--- START ---

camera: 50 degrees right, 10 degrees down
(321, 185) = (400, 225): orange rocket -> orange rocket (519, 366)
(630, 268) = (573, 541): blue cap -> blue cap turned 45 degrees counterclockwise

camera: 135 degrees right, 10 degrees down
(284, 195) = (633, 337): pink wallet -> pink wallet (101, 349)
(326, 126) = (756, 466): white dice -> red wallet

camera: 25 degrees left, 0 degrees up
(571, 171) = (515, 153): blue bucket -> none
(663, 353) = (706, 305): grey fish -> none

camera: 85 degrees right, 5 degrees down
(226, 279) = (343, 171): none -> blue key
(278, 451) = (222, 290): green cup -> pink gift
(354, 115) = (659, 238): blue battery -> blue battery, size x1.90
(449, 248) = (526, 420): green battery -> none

--- END ---
--- START ---

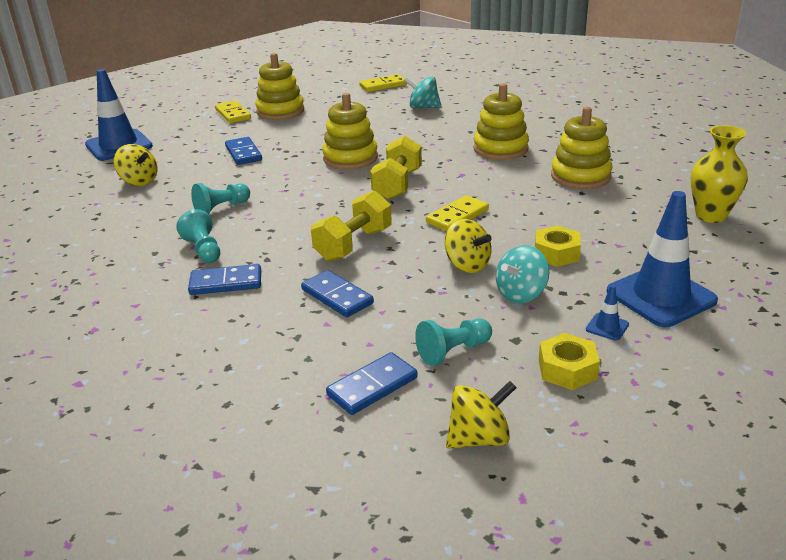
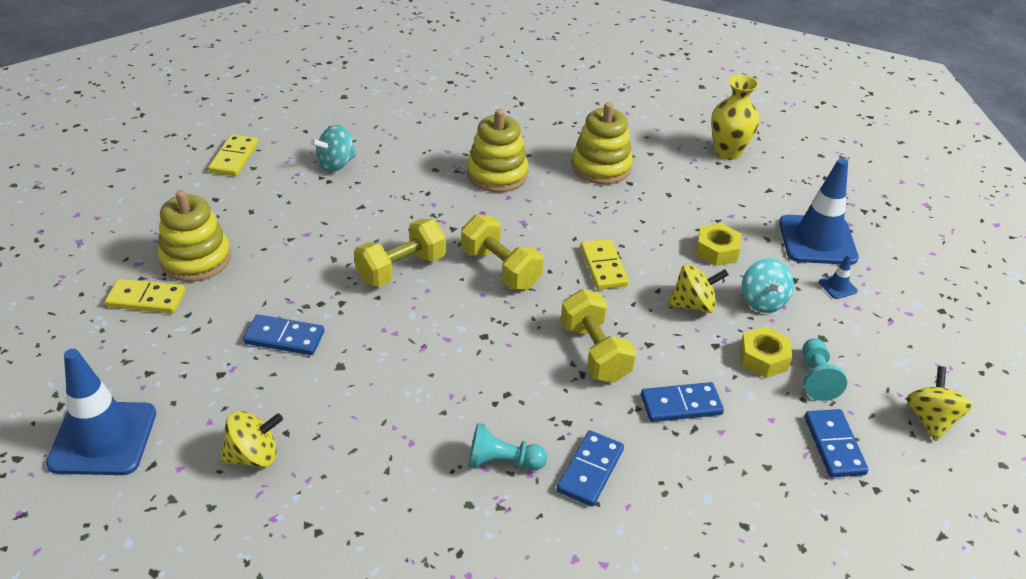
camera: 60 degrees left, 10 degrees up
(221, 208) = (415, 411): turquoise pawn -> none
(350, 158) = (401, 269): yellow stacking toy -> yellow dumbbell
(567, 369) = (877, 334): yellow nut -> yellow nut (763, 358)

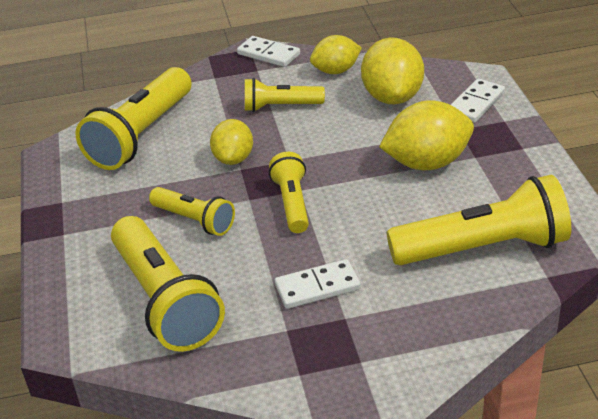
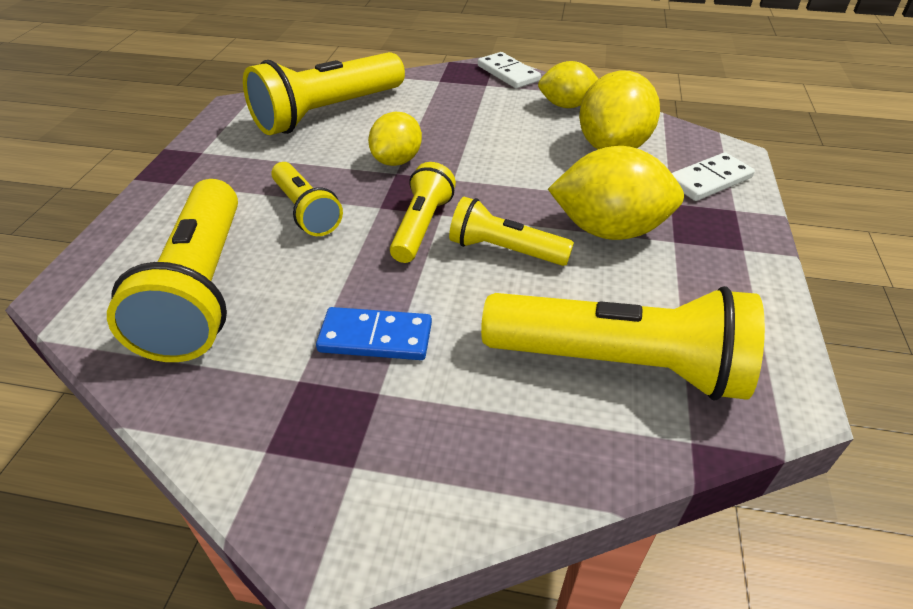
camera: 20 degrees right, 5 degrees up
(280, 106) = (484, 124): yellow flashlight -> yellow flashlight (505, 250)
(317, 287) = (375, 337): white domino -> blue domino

--- END ---
--- START ---

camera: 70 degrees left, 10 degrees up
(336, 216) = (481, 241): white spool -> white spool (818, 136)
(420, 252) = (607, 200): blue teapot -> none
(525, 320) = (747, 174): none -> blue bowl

--- END ---

** ASSIGNED TASK **
Go through the listing above. Show each line where the word "yellow" is found.

** OUTPUT FOR THIS EXERCISE **
(350, 158) = (401, 269): yellow stacking toy -> yellow dumbbell
(567, 369) = (877, 334): yellow nut -> yellow nut (763, 358)
(280, 106) = (484, 124): yellow flashlight -> yellow flashlight (505, 250)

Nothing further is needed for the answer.